- _Problem to work on_:
The answer consists of the lines from the line holding "(438, 278) = (559, 241): brown" through the last line of the entries, retyped exactly, and nothing else. No pictures belong in it.
++++++
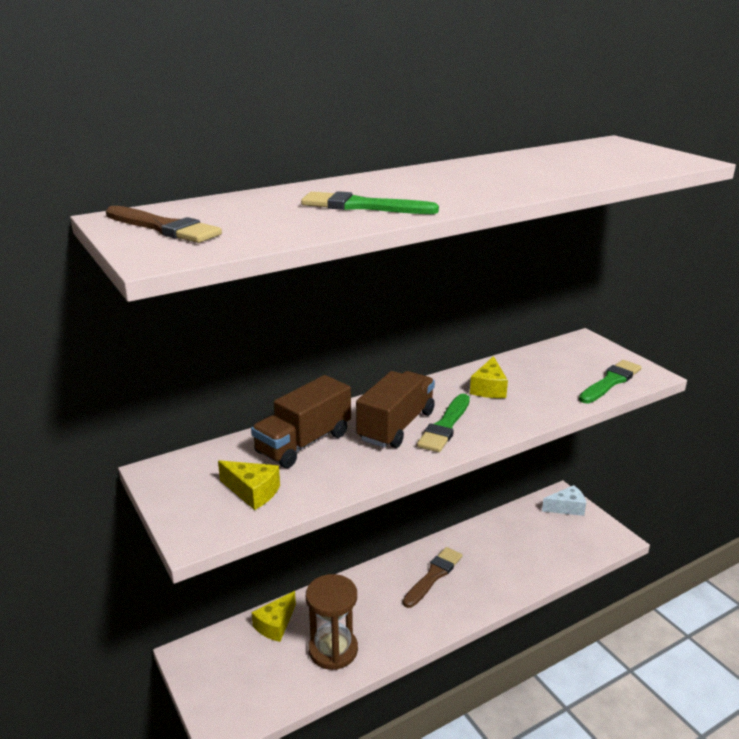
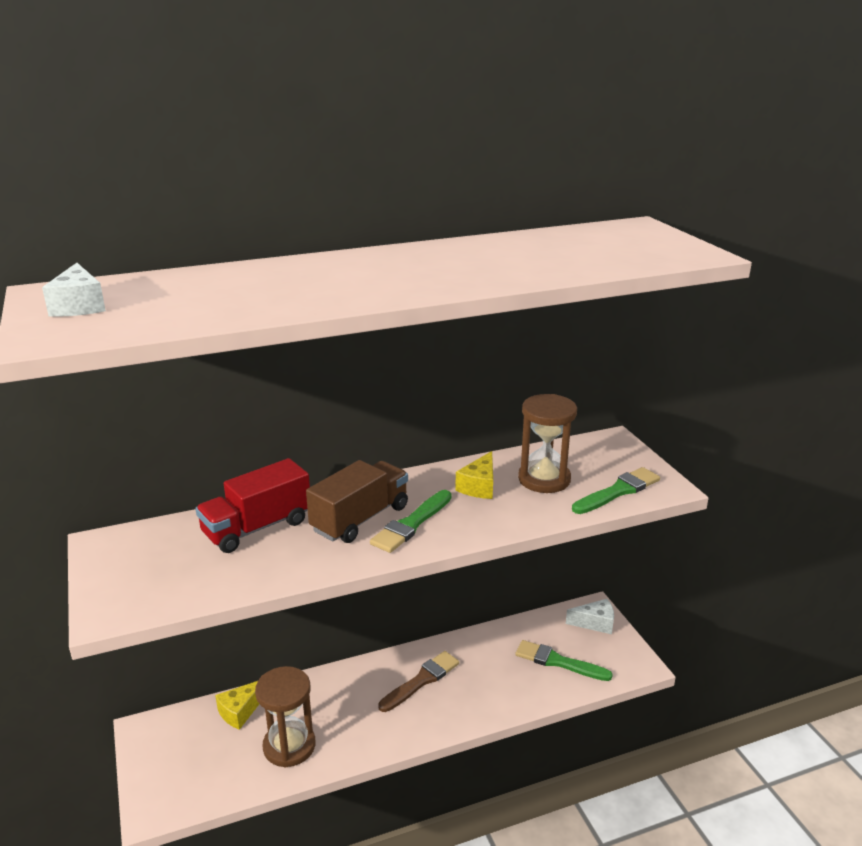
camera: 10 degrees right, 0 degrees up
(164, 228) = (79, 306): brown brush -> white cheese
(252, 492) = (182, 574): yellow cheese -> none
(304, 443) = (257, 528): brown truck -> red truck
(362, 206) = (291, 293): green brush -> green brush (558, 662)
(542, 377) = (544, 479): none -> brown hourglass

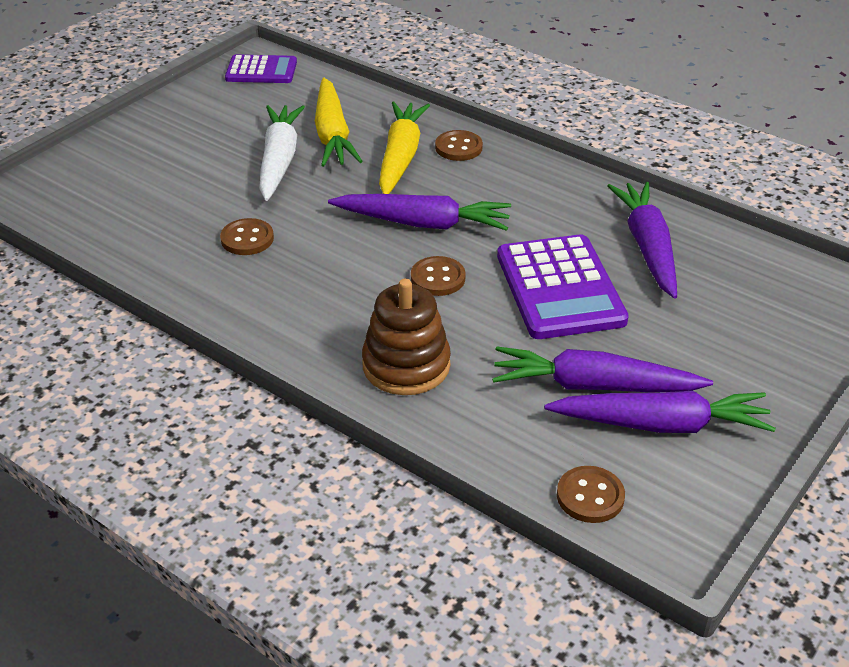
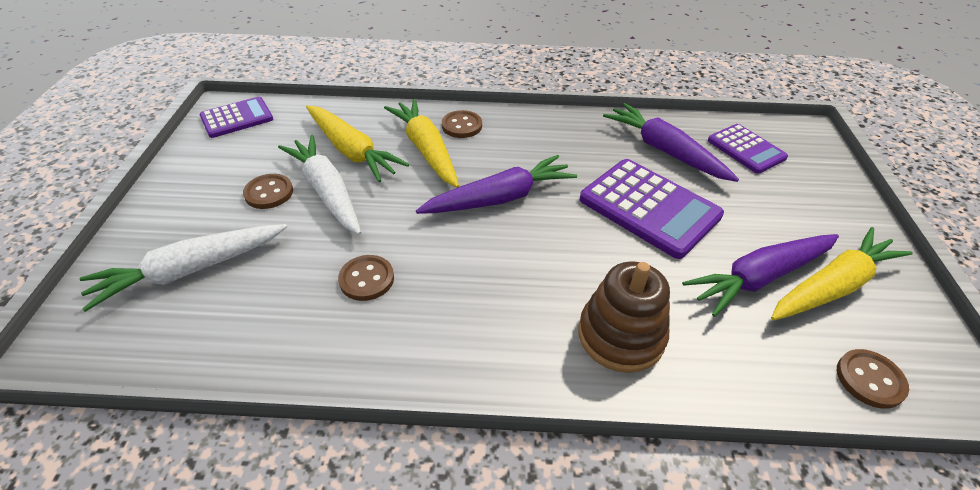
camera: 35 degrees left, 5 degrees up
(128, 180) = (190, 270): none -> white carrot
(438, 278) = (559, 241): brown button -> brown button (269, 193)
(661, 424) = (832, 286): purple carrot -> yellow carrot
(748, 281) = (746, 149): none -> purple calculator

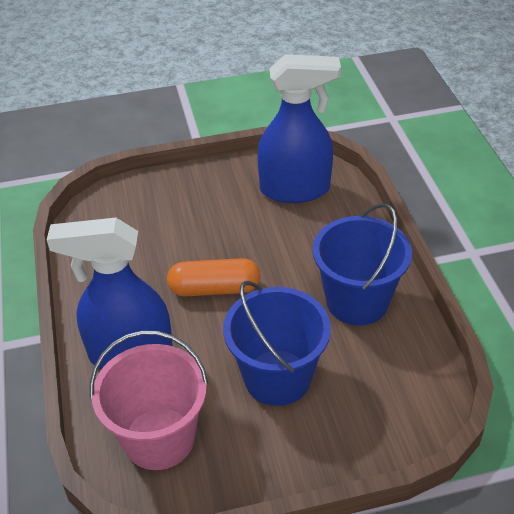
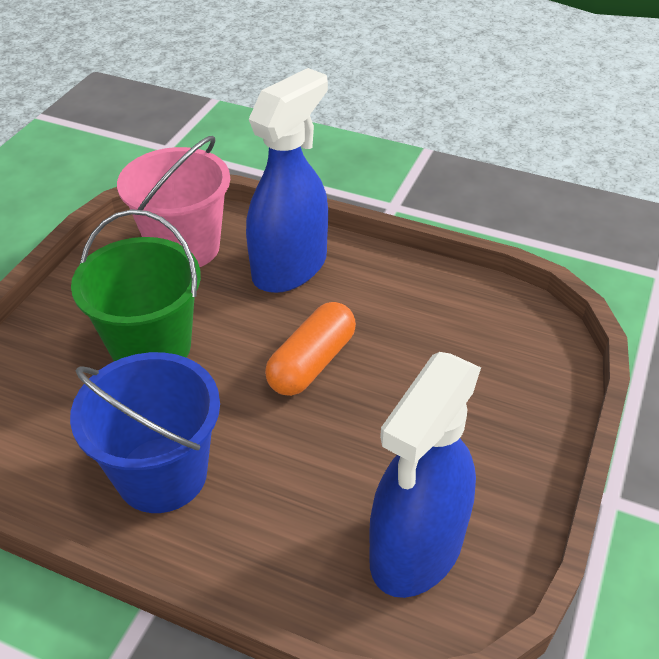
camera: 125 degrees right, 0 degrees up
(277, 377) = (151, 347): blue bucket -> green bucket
++++++
- _Reply_:
(438, 278) = (559, 241): brown button -> brown button (269, 193)
(661, 424) = (832, 286): purple carrot -> yellow carrot
(748, 281) = (746, 149): none -> purple calculator

camera: 125 degrees right, 0 degrees up
(277, 377) = (151, 347): blue bucket -> green bucket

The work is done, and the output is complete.